• **WHAT TO PRODUCE**: Each line below should be repeated exactly, but no picture should be carried over.

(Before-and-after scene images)
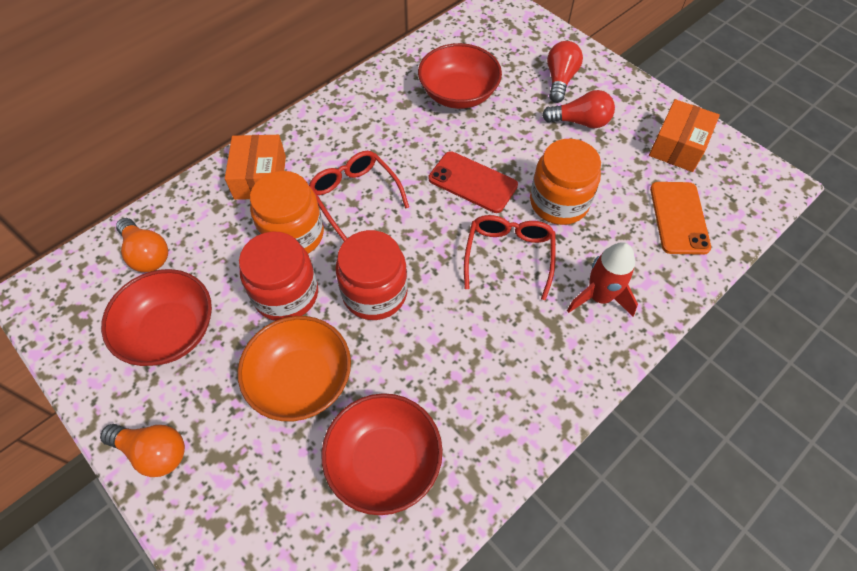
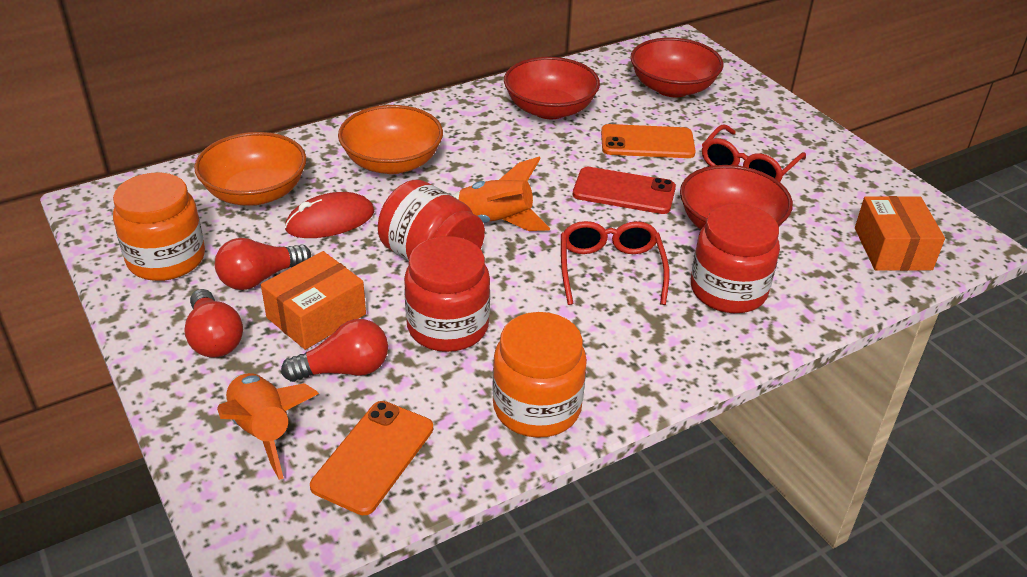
orange bowl: 1 -> 2
orange light bulb: 2 -> 0
orange phone: 1 -> 2
orange rocket: 0 -> 2
red jar: 2 -> 3
red light bulb: 2 -> 3
red mouse: 0 -> 1
red rocket: 1 -> 0

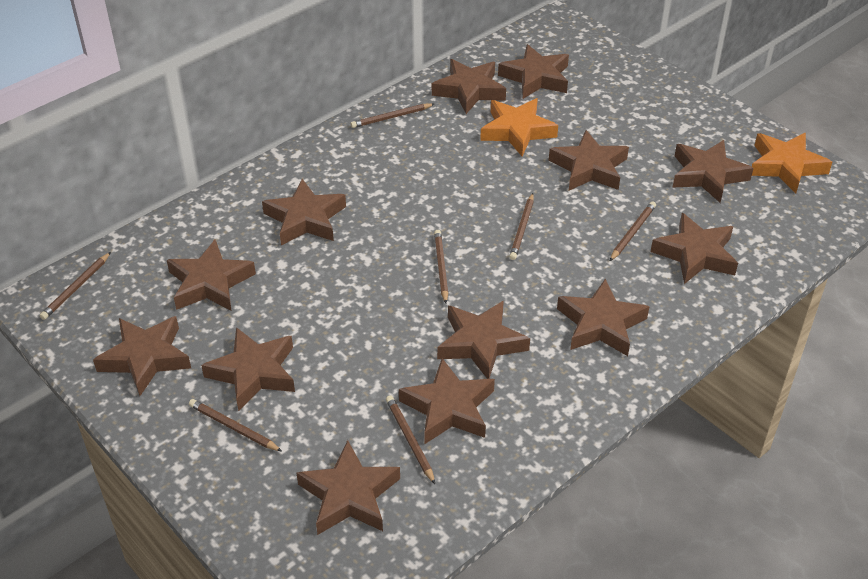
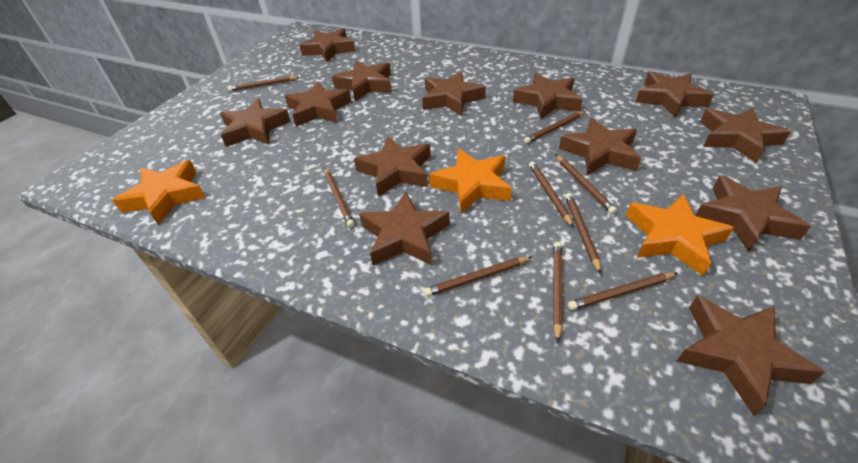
brown pencil: 7 -> 9
orange star: 2 -> 3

• **ANSWER SECTION**:
orange bowl: 1 -> 2
orange light bulb: 2 -> 0
orange phone: 1 -> 2
orange rocket: 0 -> 2
red jar: 2 -> 3
red light bulb: 2 -> 3
red mouse: 0 -> 1
red rocket: 1 -> 0

brown pencil: 7 -> 9
orange star: 2 -> 3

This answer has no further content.